[Dataset records]
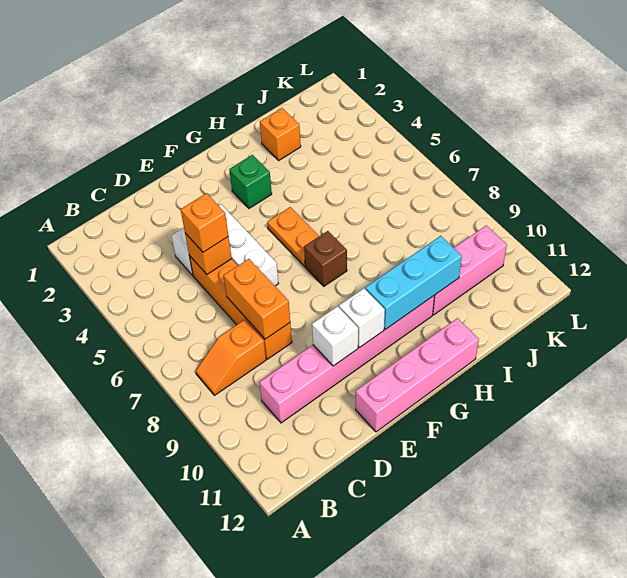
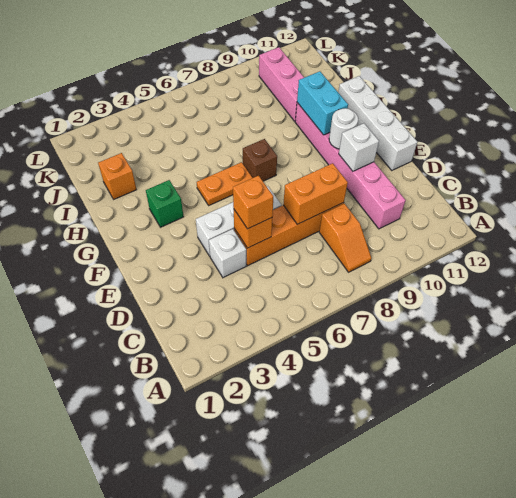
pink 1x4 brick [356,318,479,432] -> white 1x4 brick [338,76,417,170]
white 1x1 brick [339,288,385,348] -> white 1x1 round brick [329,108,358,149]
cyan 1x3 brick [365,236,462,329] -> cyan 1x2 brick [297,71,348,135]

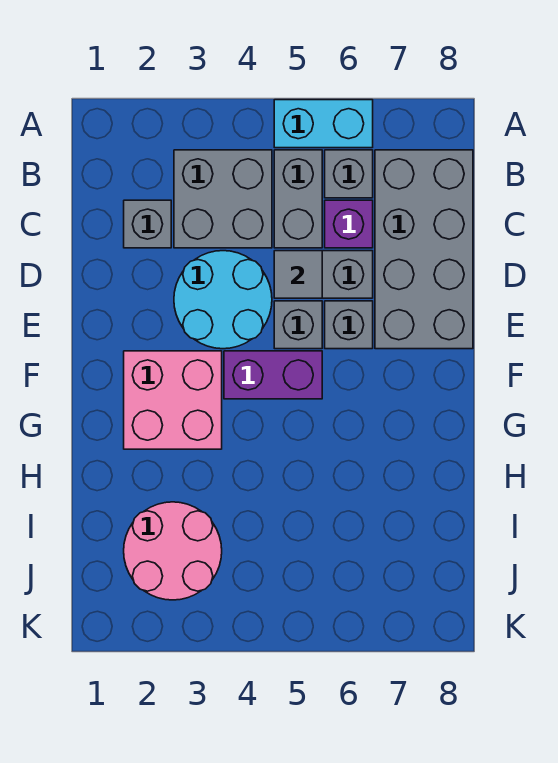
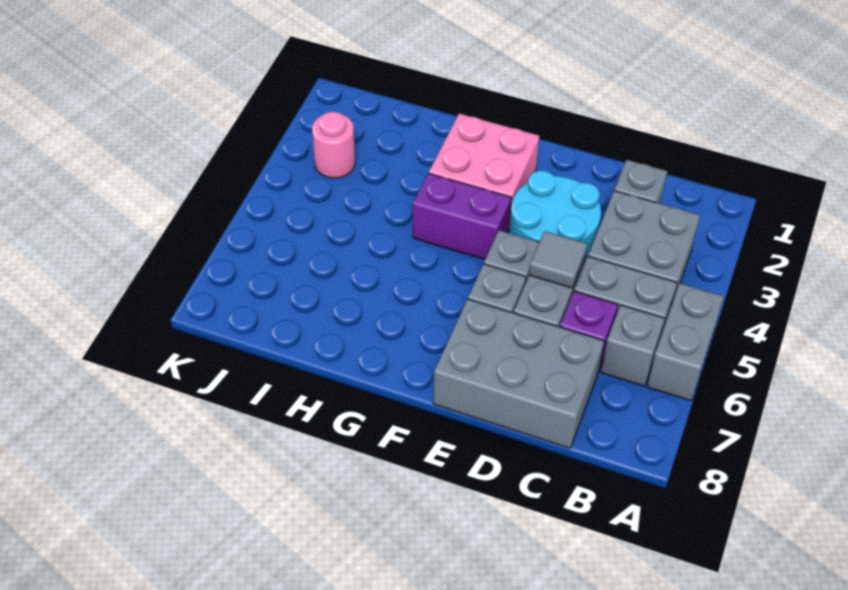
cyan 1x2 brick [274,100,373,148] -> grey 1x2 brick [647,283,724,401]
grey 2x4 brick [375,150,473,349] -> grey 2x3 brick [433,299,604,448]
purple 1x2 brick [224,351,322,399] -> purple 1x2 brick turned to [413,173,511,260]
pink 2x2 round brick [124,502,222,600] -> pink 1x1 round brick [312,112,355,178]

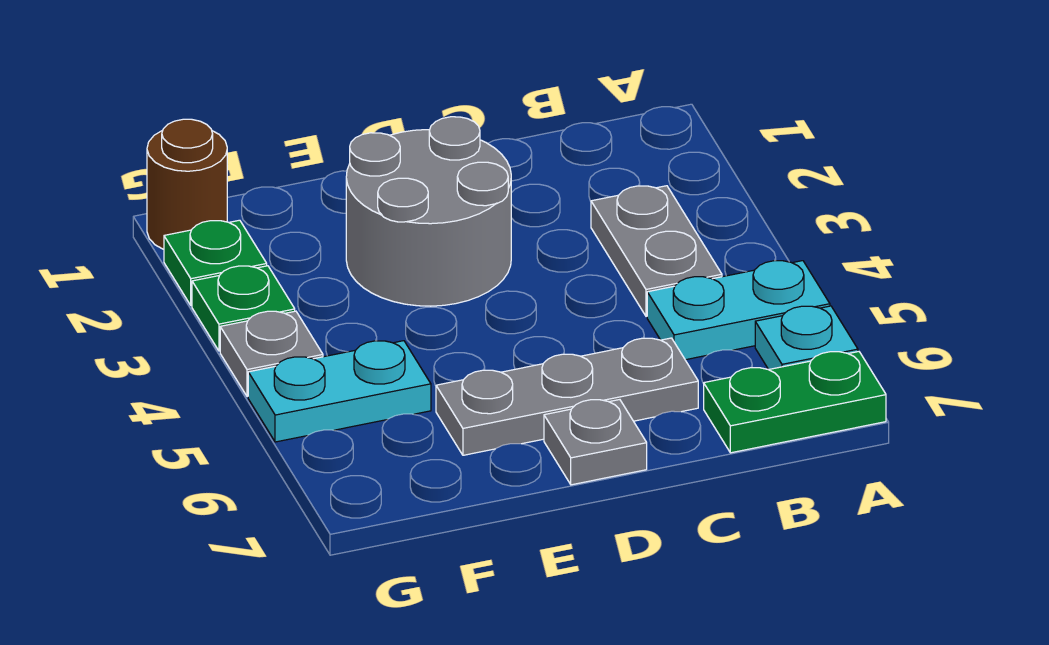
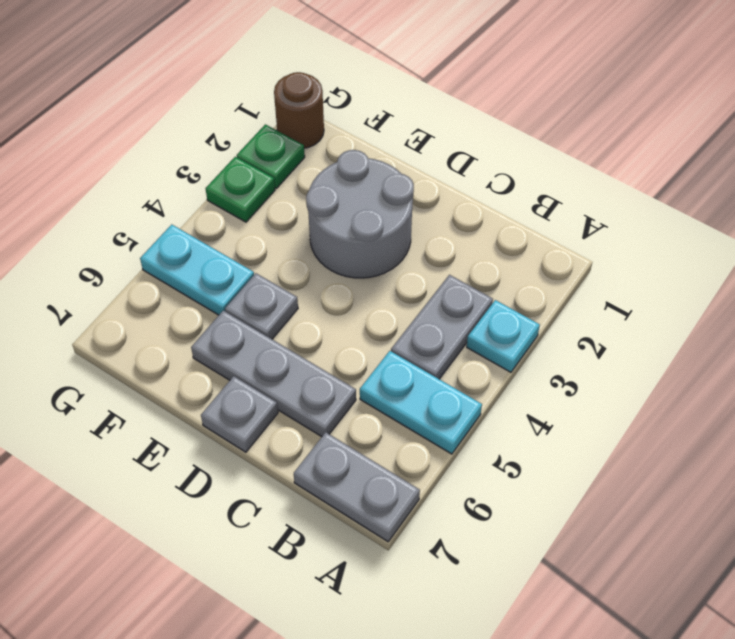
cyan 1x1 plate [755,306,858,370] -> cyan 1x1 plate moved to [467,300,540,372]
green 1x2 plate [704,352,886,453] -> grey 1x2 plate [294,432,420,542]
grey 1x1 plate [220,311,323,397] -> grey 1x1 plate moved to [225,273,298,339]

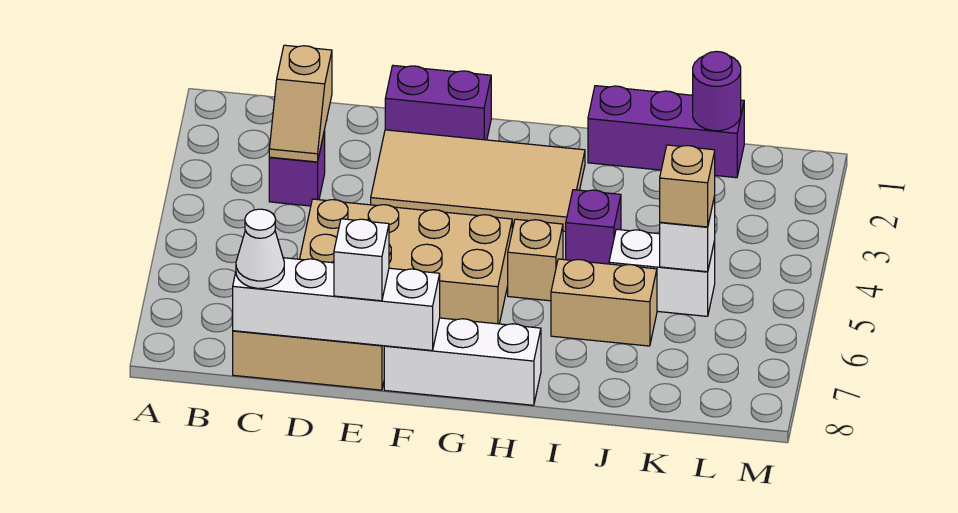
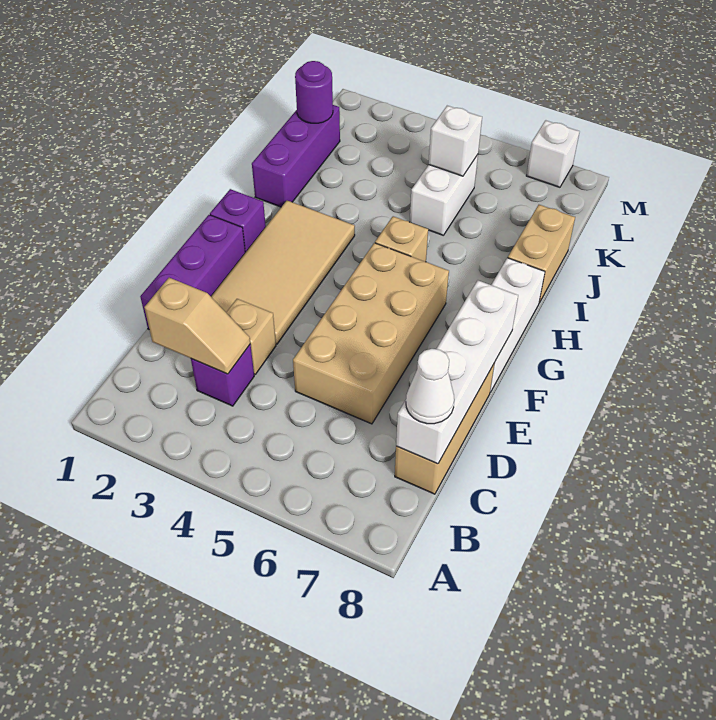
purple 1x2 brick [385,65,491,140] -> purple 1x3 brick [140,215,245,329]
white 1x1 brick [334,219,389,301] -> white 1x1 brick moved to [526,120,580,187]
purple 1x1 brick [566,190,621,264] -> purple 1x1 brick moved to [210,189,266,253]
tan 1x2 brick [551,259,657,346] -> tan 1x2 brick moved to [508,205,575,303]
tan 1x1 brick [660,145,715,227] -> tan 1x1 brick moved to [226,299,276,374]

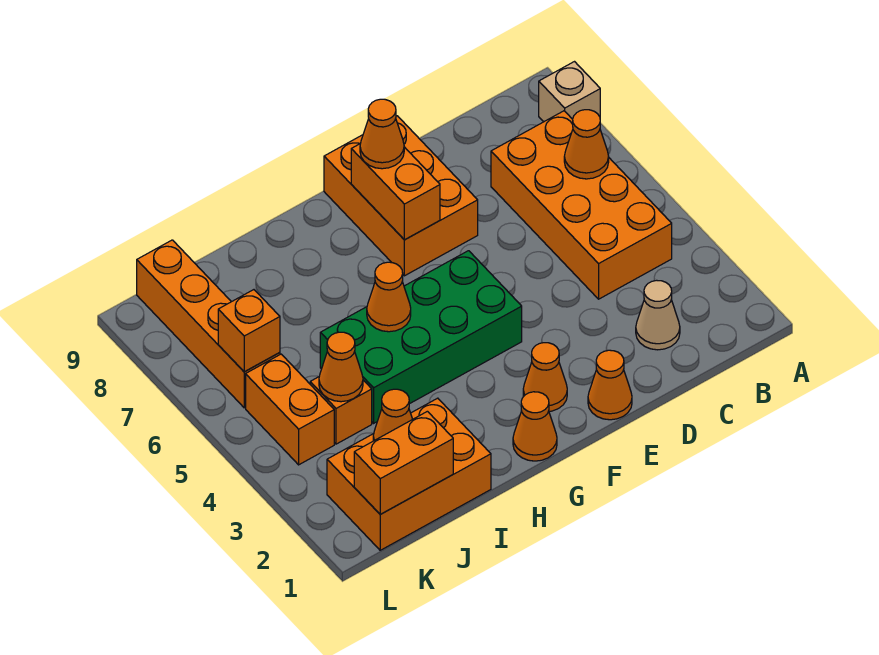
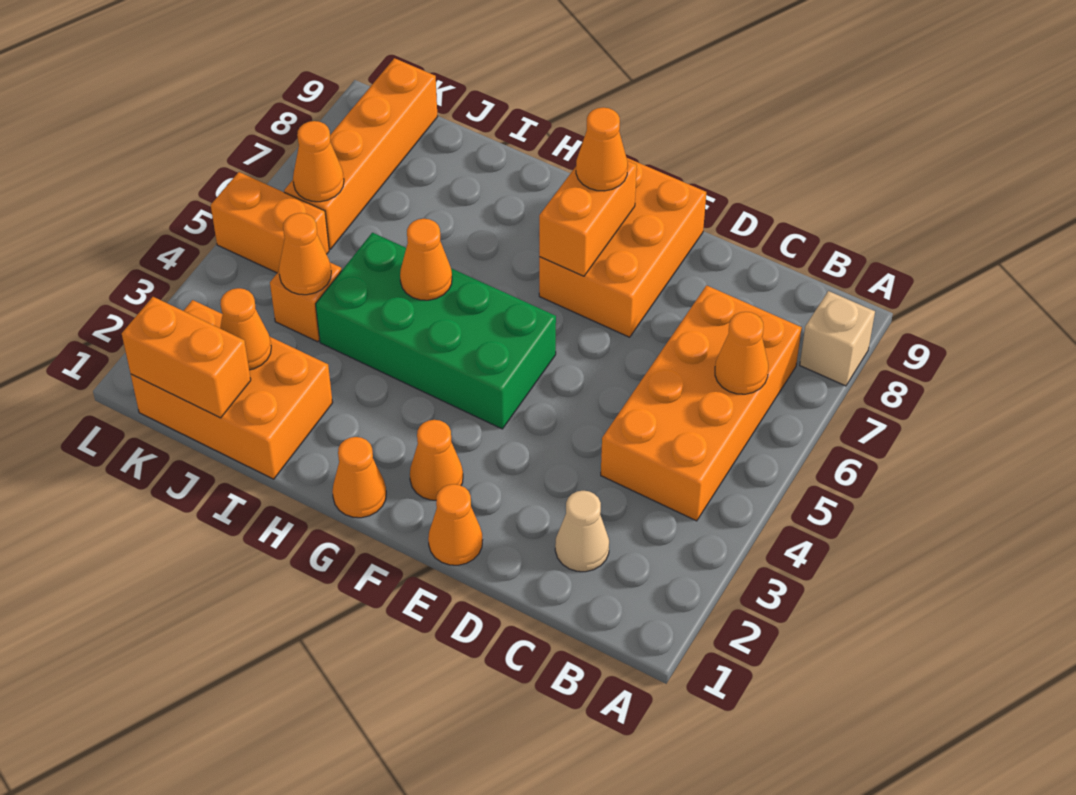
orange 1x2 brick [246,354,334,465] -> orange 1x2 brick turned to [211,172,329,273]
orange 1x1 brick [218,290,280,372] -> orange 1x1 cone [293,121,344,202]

- **Description of the task**
No pictures go in the copy. Set down all the data exactly.

- **Reply to the task**
pink 1x4 brick [356,318,479,432] -> white 1x4 brick [338,76,417,170]
white 1x1 brick [339,288,385,348] -> white 1x1 round brick [329,108,358,149]
cyan 1x3 brick [365,236,462,329] -> cyan 1x2 brick [297,71,348,135]

cyan 1x2 brick [274,100,373,148] -> grey 1x2 brick [647,283,724,401]
grey 2x4 brick [375,150,473,349] -> grey 2x3 brick [433,299,604,448]
purple 1x2 brick [224,351,322,399] -> purple 1x2 brick turned to [413,173,511,260]
pink 2x2 round brick [124,502,222,600] -> pink 1x1 round brick [312,112,355,178]

cyan 1x1 plate [755,306,858,370] -> cyan 1x1 plate moved to [467,300,540,372]
green 1x2 plate [704,352,886,453] -> grey 1x2 plate [294,432,420,542]
grey 1x1 plate [220,311,323,397] -> grey 1x1 plate moved to [225,273,298,339]

purple 1x2 brick [385,65,491,140] -> purple 1x3 brick [140,215,245,329]
white 1x1 brick [334,219,389,301] -> white 1x1 brick moved to [526,120,580,187]
purple 1x1 brick [566,190,621,264] -> purple 1x1 brick moved to [210,189,266,253]
tan 1x2 brick [551,259,657,346] -> tan 1x2 brick moved to [508,205,575,303]
tan 1x1 brick [660,145,715,227] -> tan 1x1 brick moved to [226,299,276,374]

orange 1x2 brick [246,354,334,465] -> orange 1x2 brick turned to [211,172,329,273]
orange 1x1 brick [218,290,280,372] -> orange 1x1 cone [293,121,344,202]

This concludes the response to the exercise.